> _Revision comparison data_:
:::

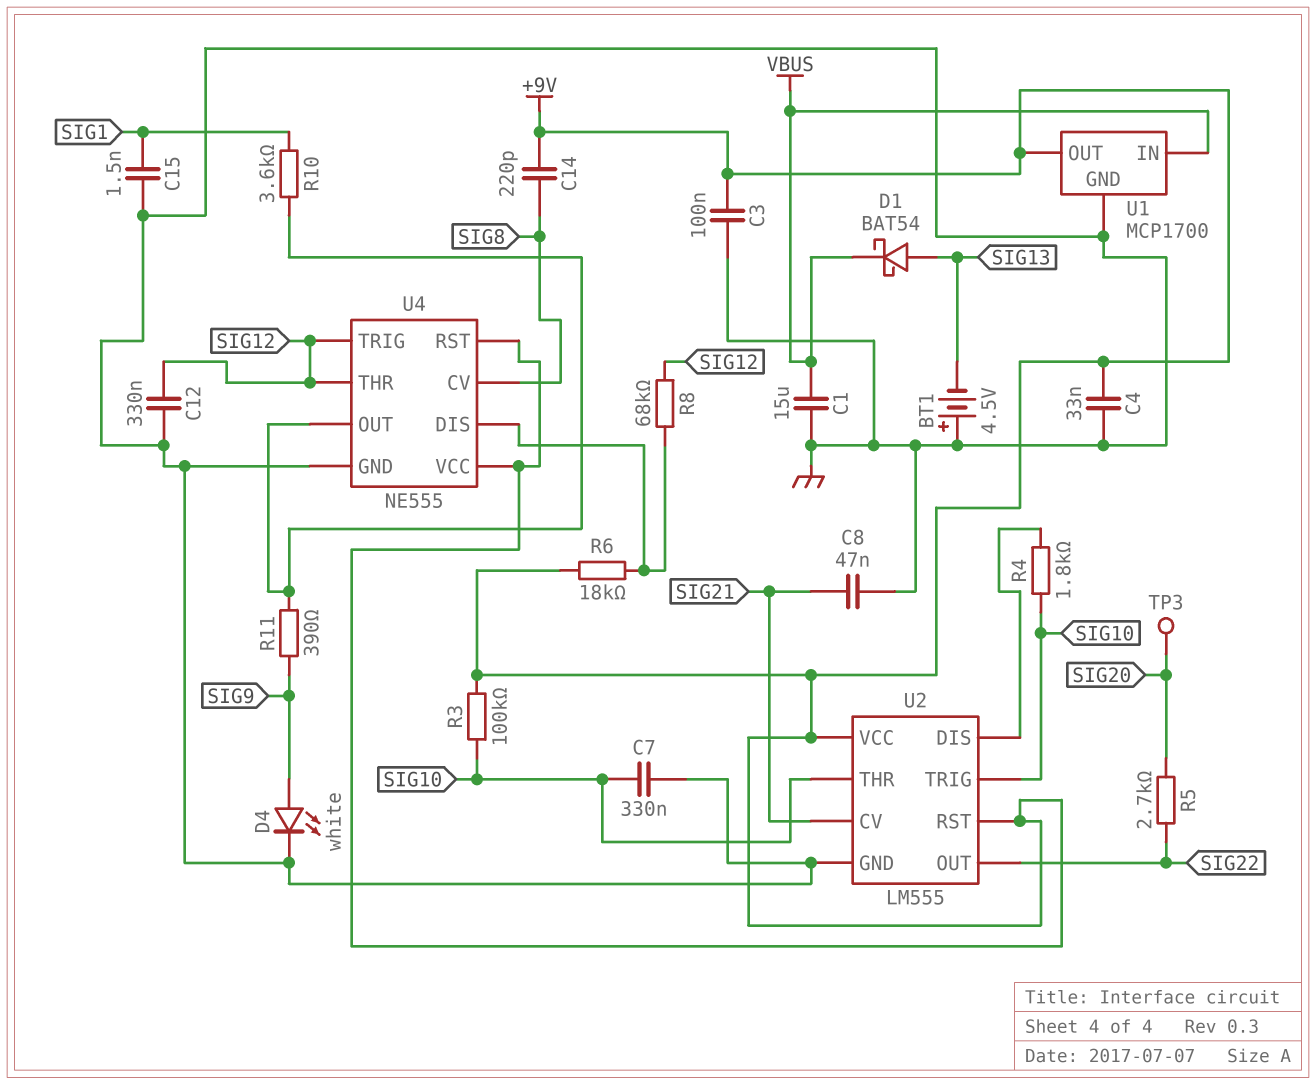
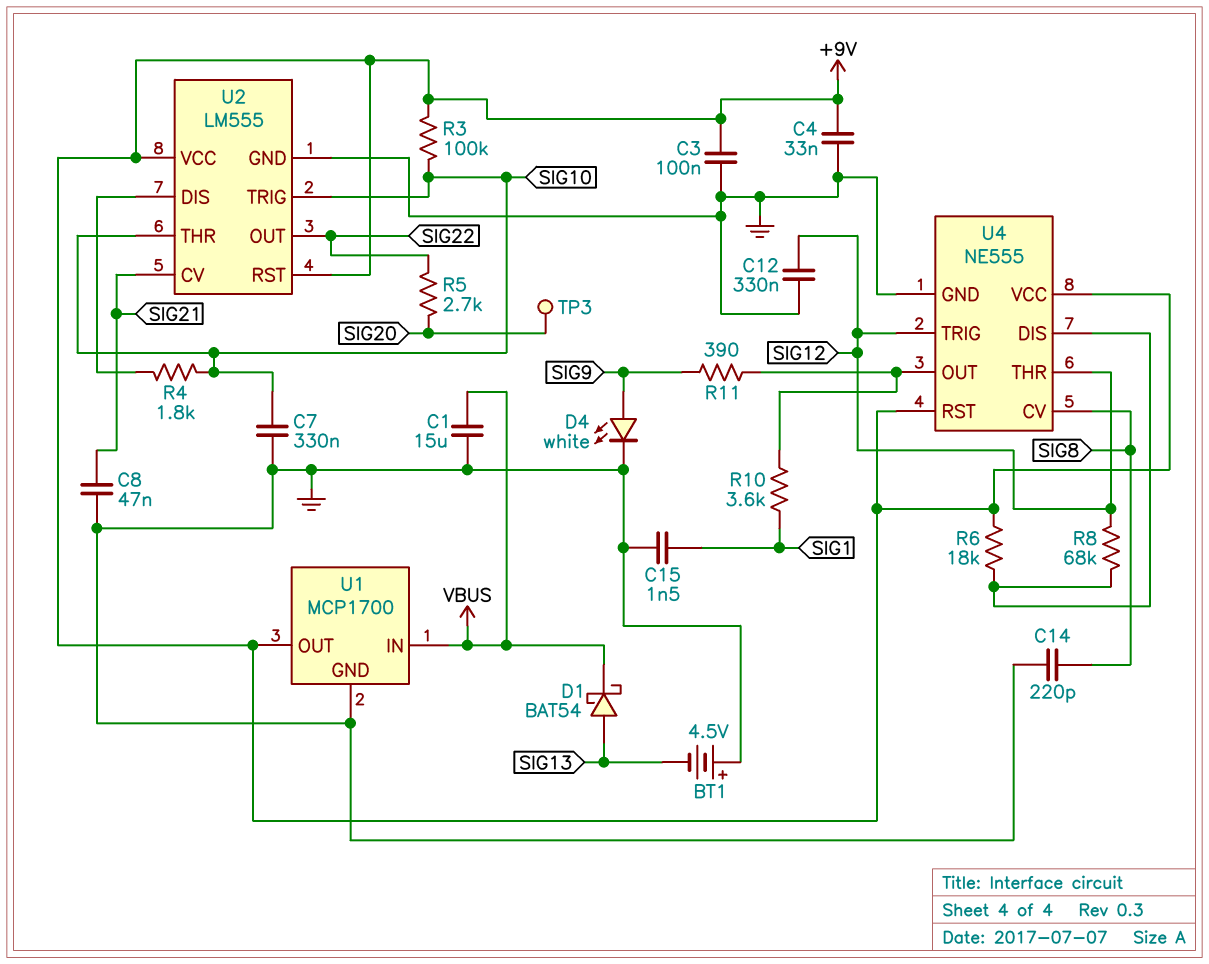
C14: 220pF (+9V, SIG8) -> 220pF (GND, SIG8)

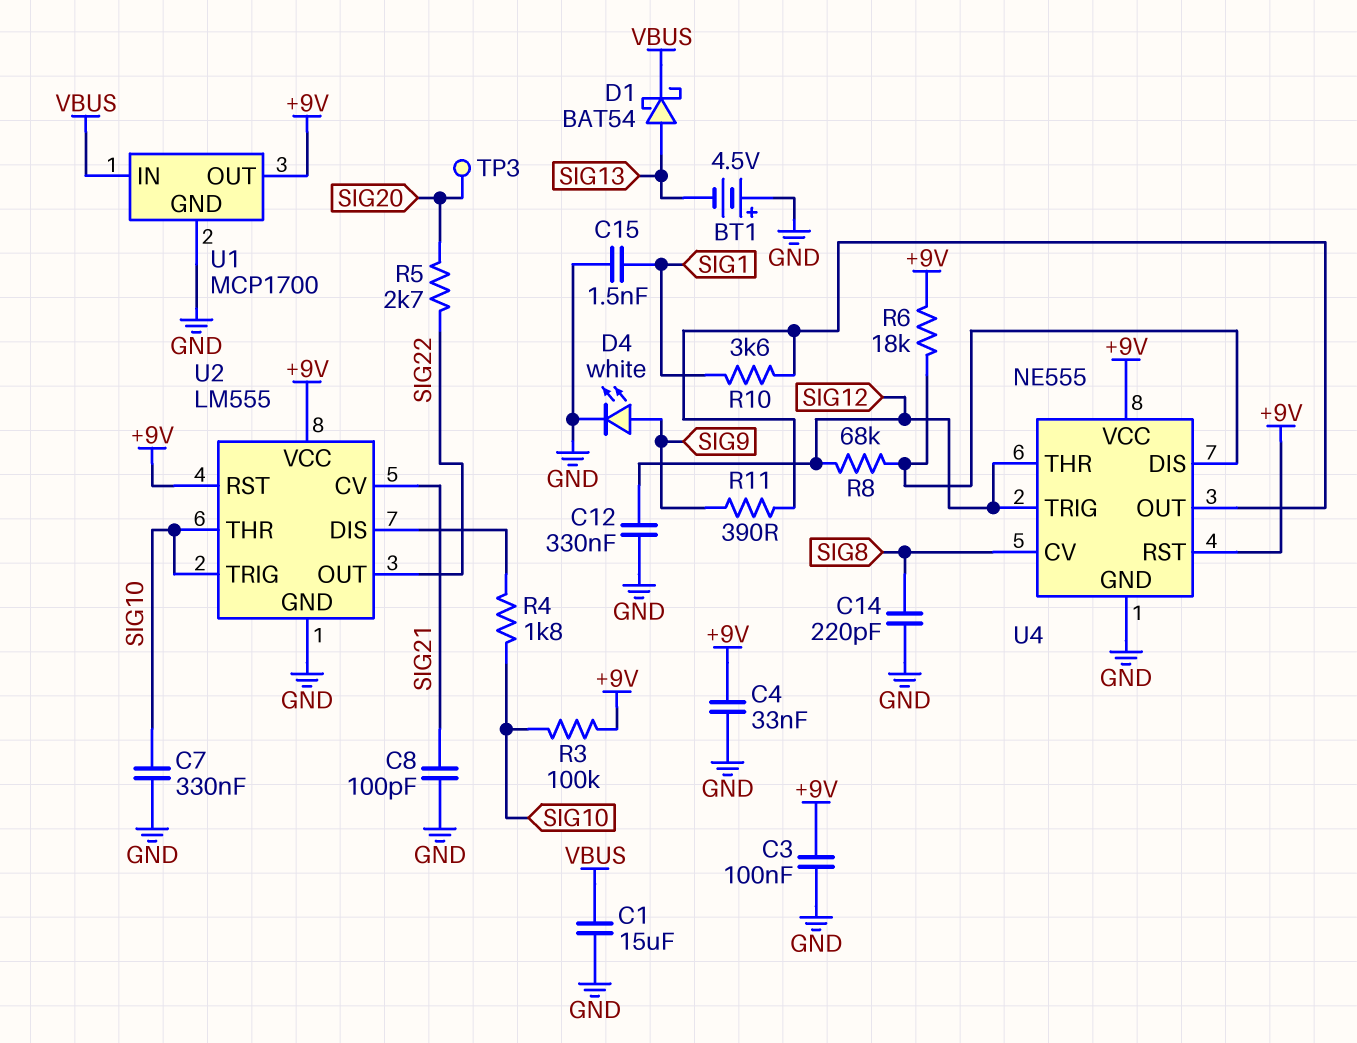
C8: 47nF (GND, SIG21) -> 100pF (GND, SIG21)

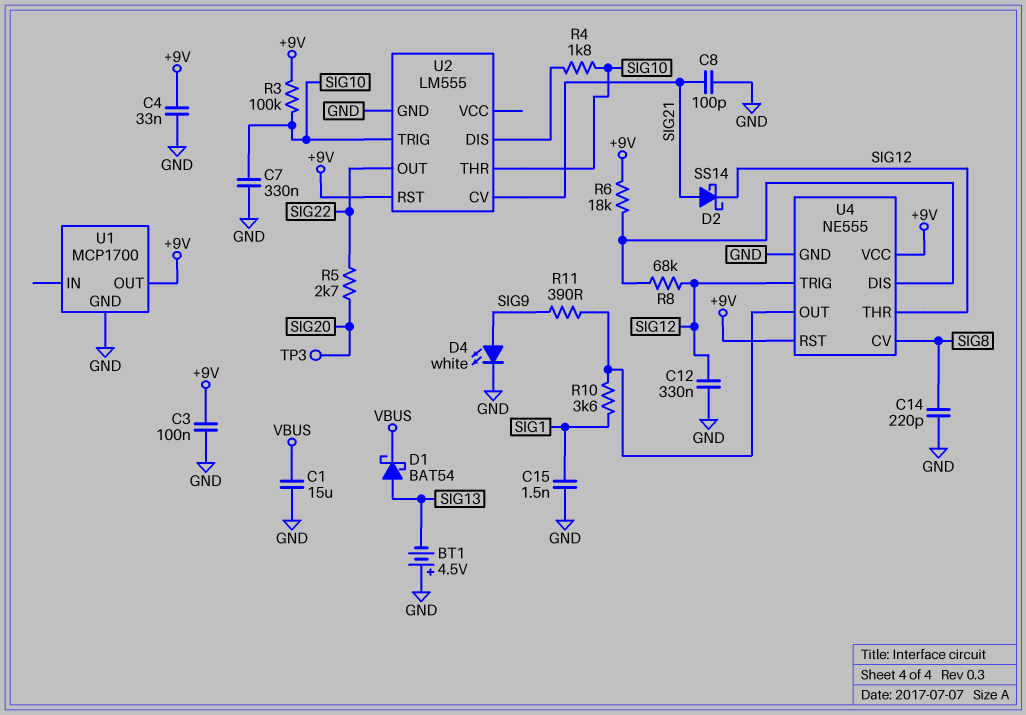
D2: none -> schottky SS14 (A SIG21, K SIG12)
U1 pin IN: VBUS -> none
U2 pin VCC: +9V -> none

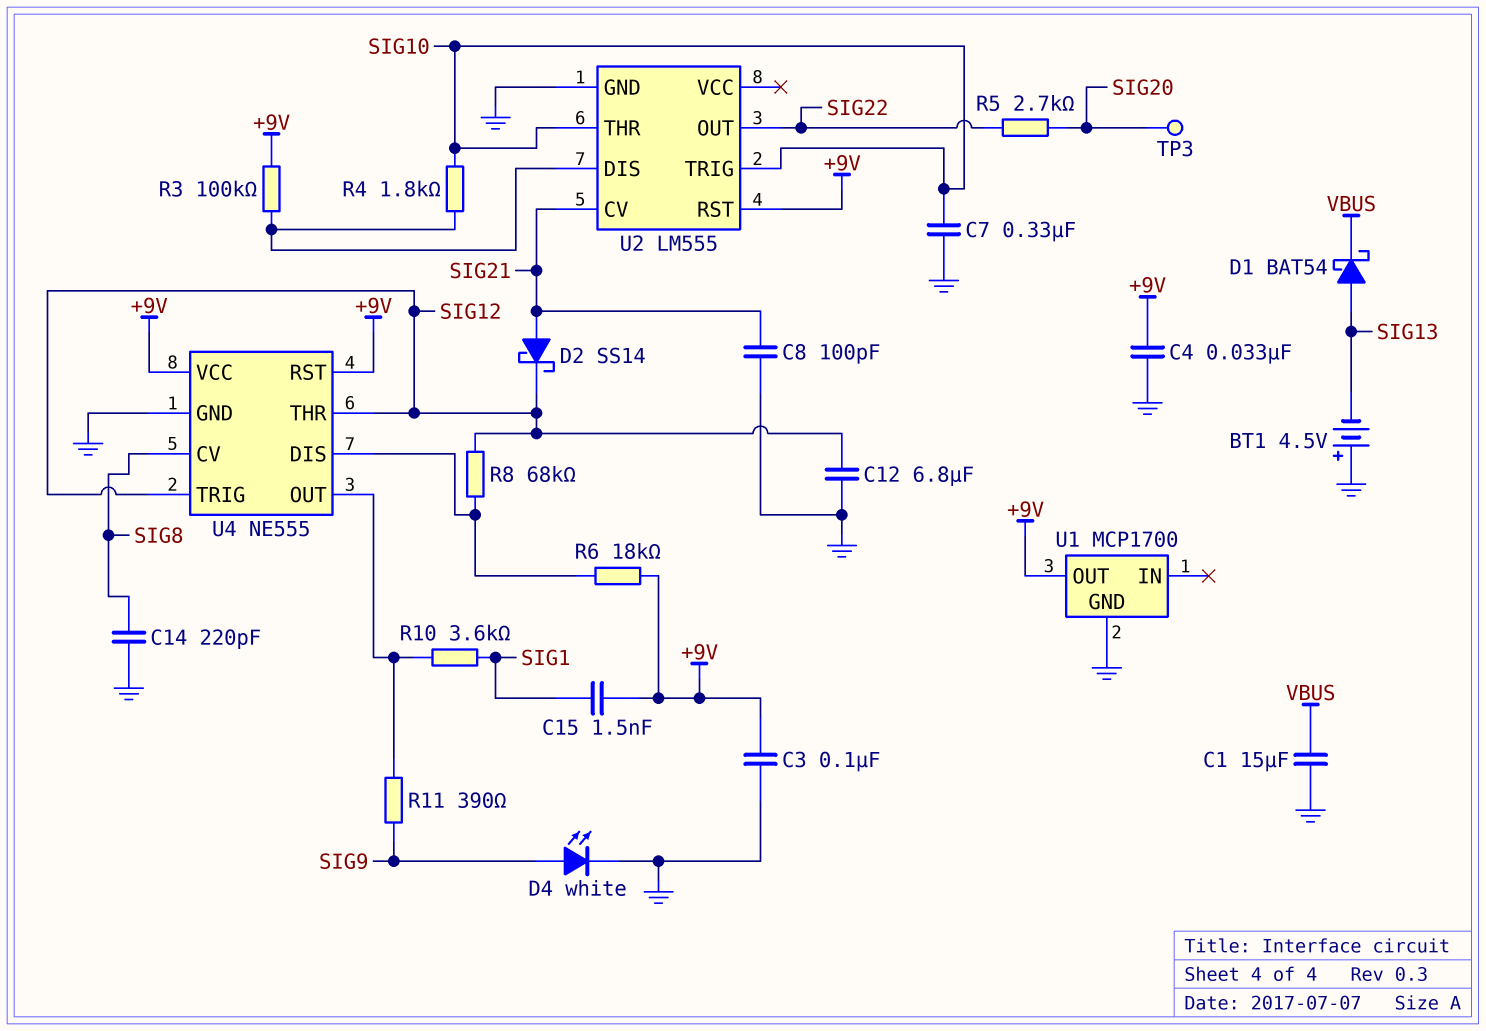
C12: 330nF (GND, SIG12) -> 6.8uF (GND, SIG12)
C15: 1.5nF (GND, SIG1) -> 1.5nF (+9V, SIG1)
R3: 100k (+9V, SIG10) -> 100k (+9V, U2/DIS)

:::

> _EXERCISE GOAL_: An exact repeat of all the data is required, pictures excluded.

> _RESPONSE AREA_:
C14: 220pF (+9V, SIG8) -> 220pF (GND, SIG8)

C8: 47nF (GND, SIG21) -> 100pF (GND, SIG21)

D2: none -> schottky SS14 (A SIG21, K SIG12)
U1 pin IN: VBUS -> none
U2 pin VCC: +9V -> none

C12: 330nF (GND, SIG12) -> 6.8uF (GND, SIG12)
C15: 1.5nF (GND, SIG1) -> 1.5nF (+9V, SIG1)
R3: 100k (+9V, SIG10) -> 100k (+9V, U2/DIS)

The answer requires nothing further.